WHAT IS NEEDED: Give again, character for character, the lines that lie between the first line of the material and the line with "tan brick A7:C8", inclusive. Omit pictures.

——

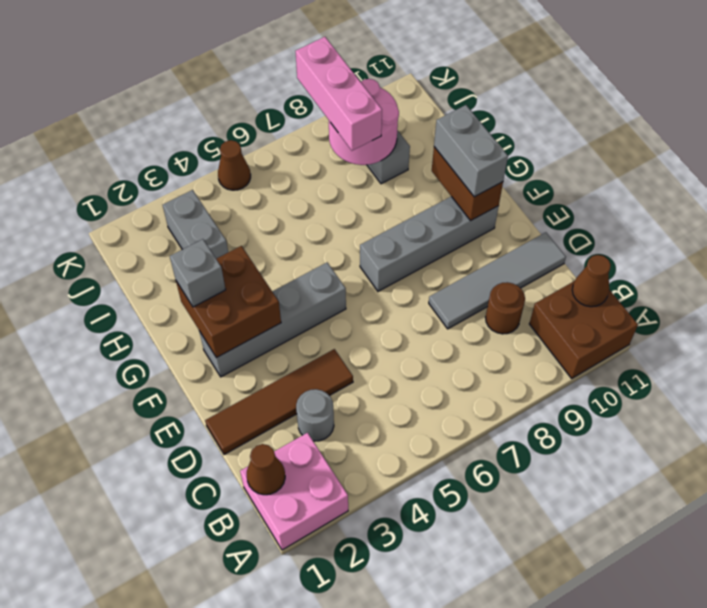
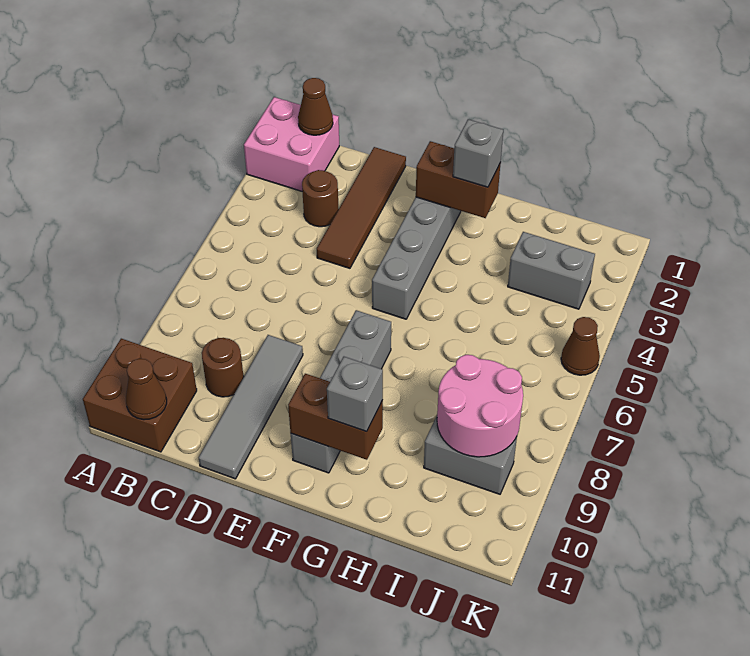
grey round brick C3 level 1 -> brown round brick C3 level 1
brown brick F2:G3 level 2 -> brown brick F2:G2 level 2
grey brick F10:G10 level 3 -> grey brick G10 level 3
pink brick I8:K8 level 3 -> none

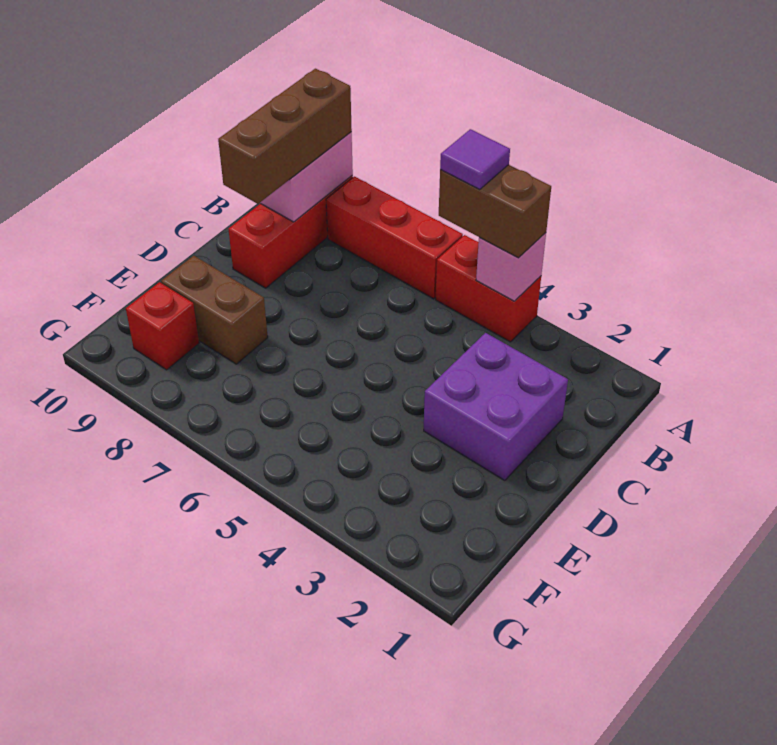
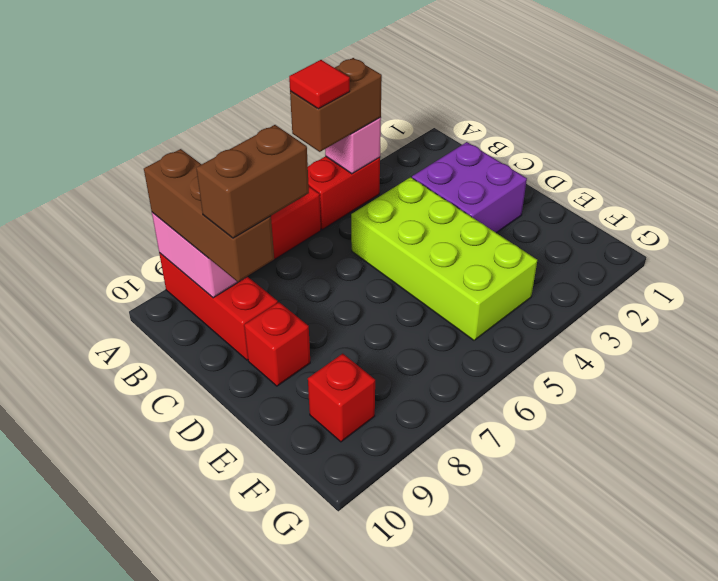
purple tile A5 level 4 -> red tile A5 level 4
none -> lime brick C4:F5 level 1
none -> red brick D9 level 1
brown brick E8:E9 level 1 -> brown brick C8:C9 level 4

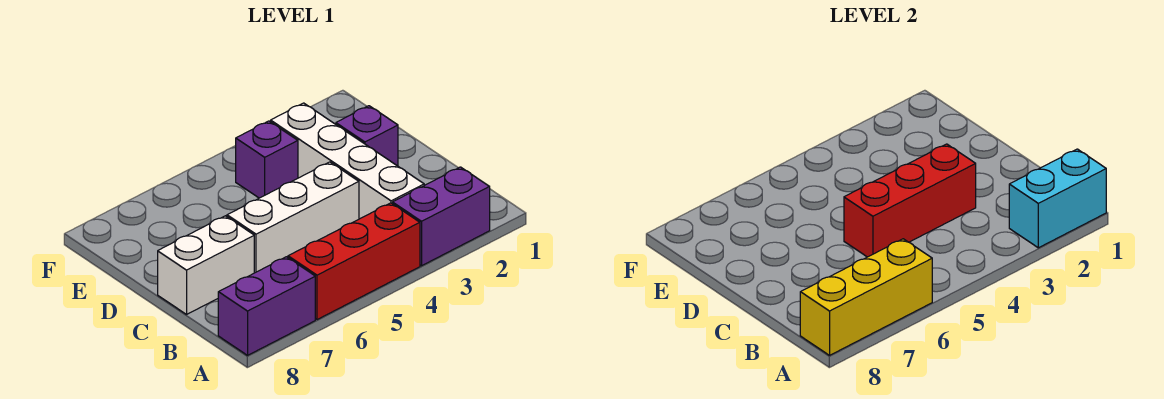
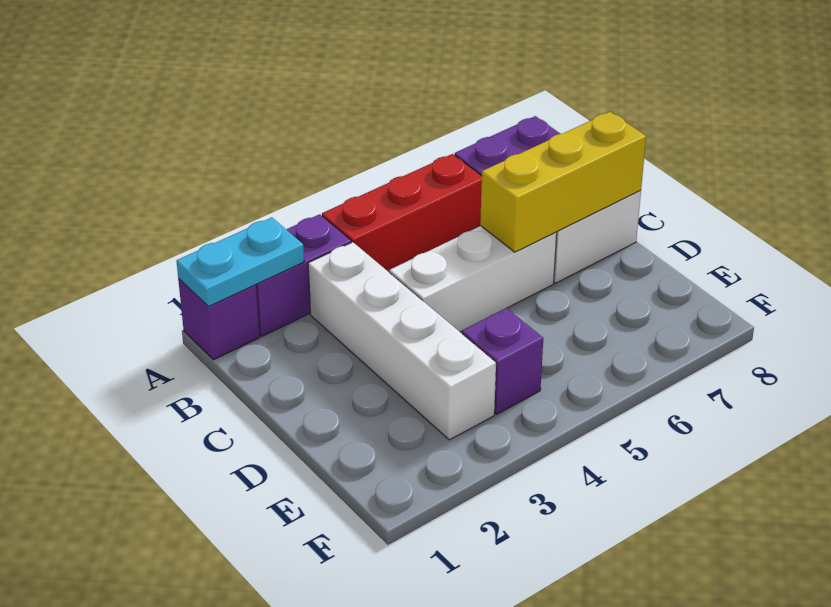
cyan brick A1:A2 level 2 -> cyan plate A1:A2 level 2
yellow brick A6:A8 level 2 -> yellow brick C6:C8 level 2
red brick C3:C5 level 2 -> none
purple brick D2 level 1 -> purple brick A1 level 1

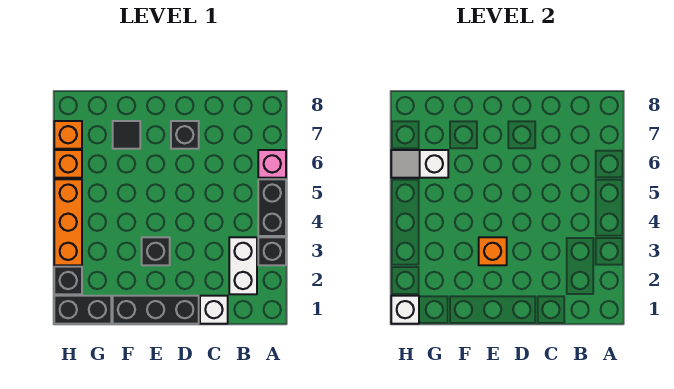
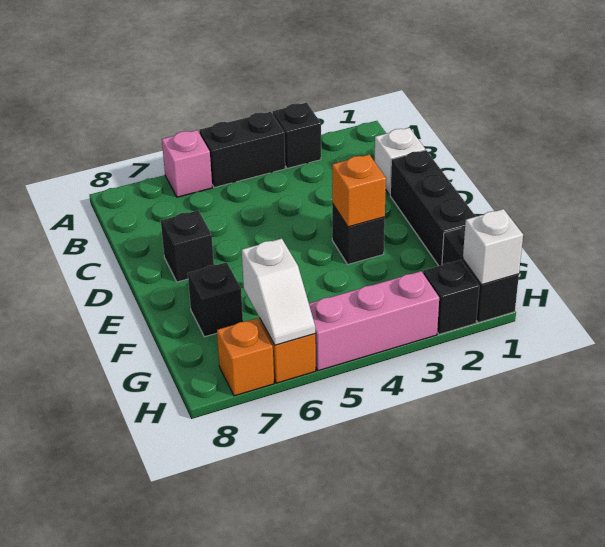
white brick B2:B3 level 1 -> none
black tile F7 level 1 -> black brick F7 level 1
orange brick H3:H5 level 1 -> pink brick H3:H5 level 1

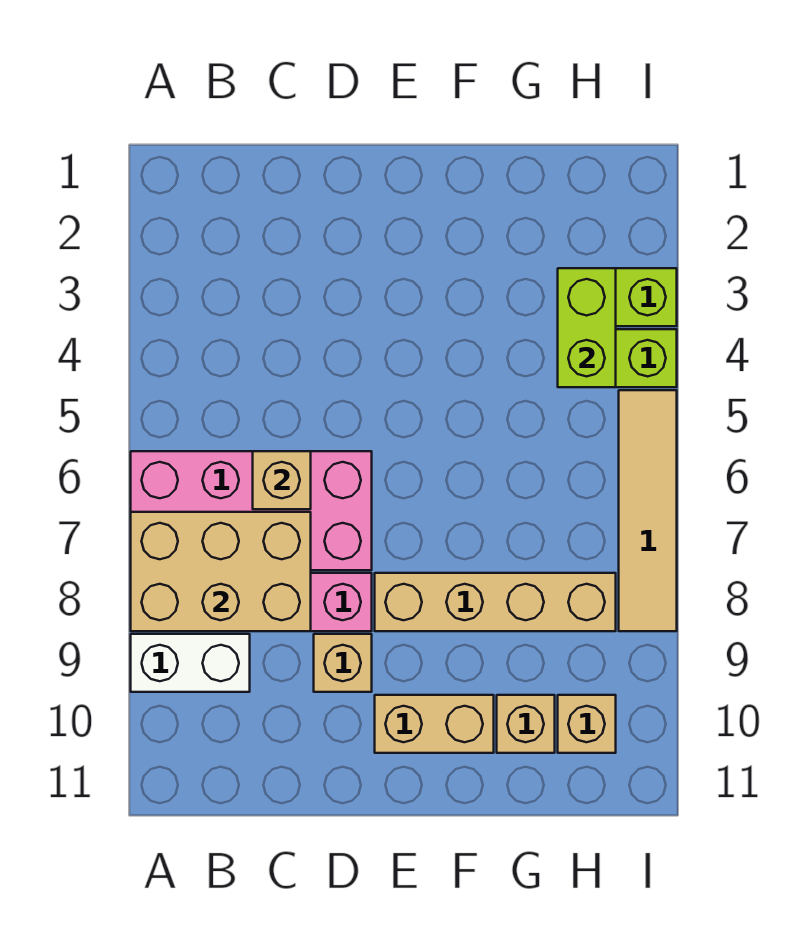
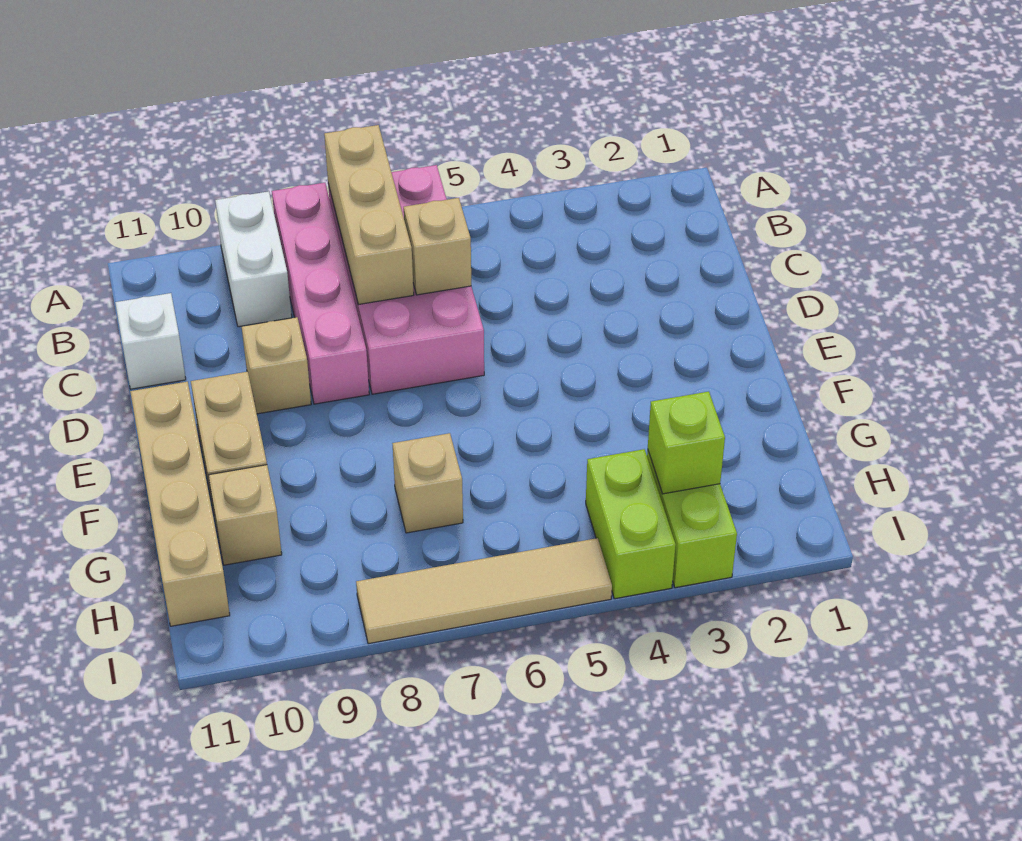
tan brick A7:C8 level 2 -> tan brick A7:C7 level 2
none -> white brick C11 level 1
tan brick E8:H8 level 1 -> tan brick E11:H11 level 1
lime brick H3:H4 level 2 -> lime brick H3 level 2
tan brick H10 level 1 -> tan brick G7 level 1

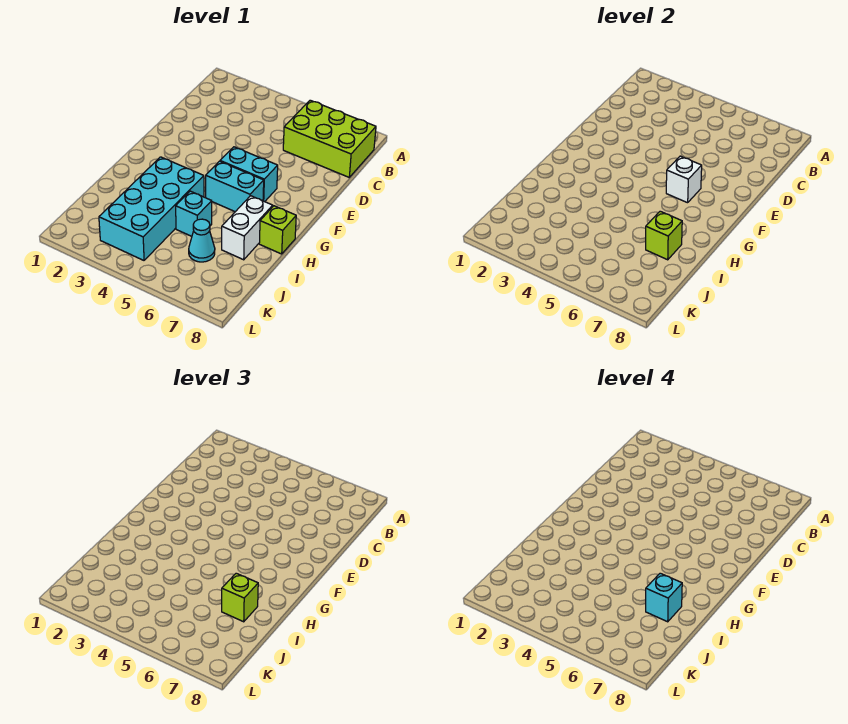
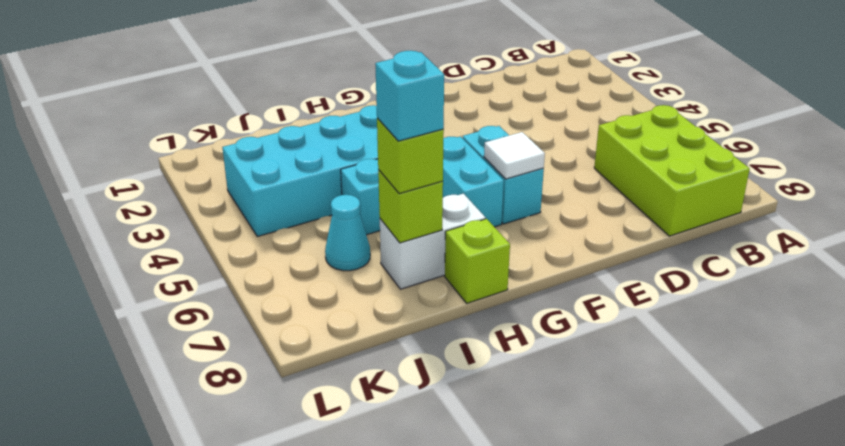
white brick F6 level 2 -> white tile F6 level 2

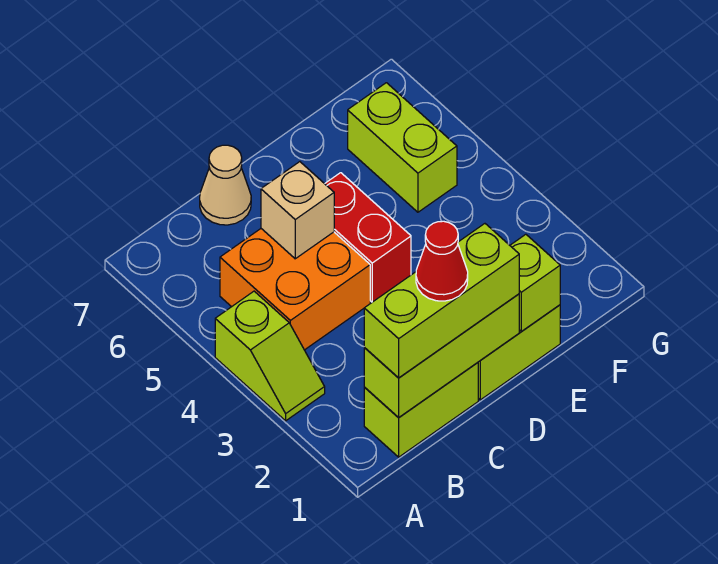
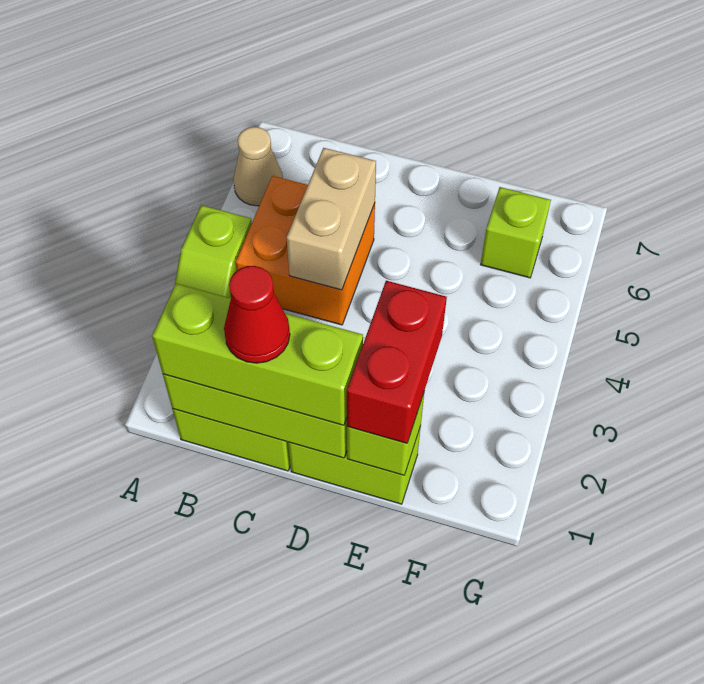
tan brick C5 level 2 -> tan brick C4:C5 level 2
tan cone C7 level 1 -> tan cone A6 level 1
red brick D4:D5 level 1 -> red brick E1:E2 level 3
lime brick F5:F6 level 1 -> lime brick F6 level 1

——

RESULT OF THE EXERCISE:
grey round brick C3 level 1 -> brown round brick C3 level 1
brown brick F2:G3 level 2 -> brown brick F2:G2 level 2
grey brick F10:G10 level 3 -> grey brick G10 level 3
pink brick I8:K8 level 3 -> none

purple tile A5 level 4 -> red tile A5 level 4
none -> lime brick C4:F5 level 1
none -> red brick D9 level 1
brown brick E8:E9 level 1 -> brown brick C8:C9 level 4

cyan brick A1:A2 level 2 -> cyan plate A1:A2 level 2
yellow brick A6:A8 level 2 -> yellow brick C6:C8 level 2
red brick C3:C5 level 2 -> none
purple brick D2 level 1 -> purple brick A1 level 1

white brick B2:B3 level 1 -> none
black tile F7 level 1 -> black brick F7 level 1
orange brick H3:H5 level 1 -> pink brick H3:H5 level 1

tan brick A7:C8 level 2 -> tan brick A7:C7 level 2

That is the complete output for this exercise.